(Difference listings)
--- START ---
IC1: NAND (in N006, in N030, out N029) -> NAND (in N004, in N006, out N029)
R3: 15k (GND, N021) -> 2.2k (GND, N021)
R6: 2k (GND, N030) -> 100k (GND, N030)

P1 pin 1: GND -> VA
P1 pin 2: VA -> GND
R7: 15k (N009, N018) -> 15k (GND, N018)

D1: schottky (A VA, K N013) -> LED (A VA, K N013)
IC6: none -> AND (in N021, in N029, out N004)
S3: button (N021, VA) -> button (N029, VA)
--- END ---
## Activity
Write out again exactly the lines that run from the one holding "D1: schottky (A" through the last line of the data; omit all other lines.

## Result of this task
D1: schottky (A VA, K N013) -> LED (A VA, K N013)
IC6: none -> AND (in N021, in N029, out N004)
S3: button (N021, VA) -> button (N029, VA)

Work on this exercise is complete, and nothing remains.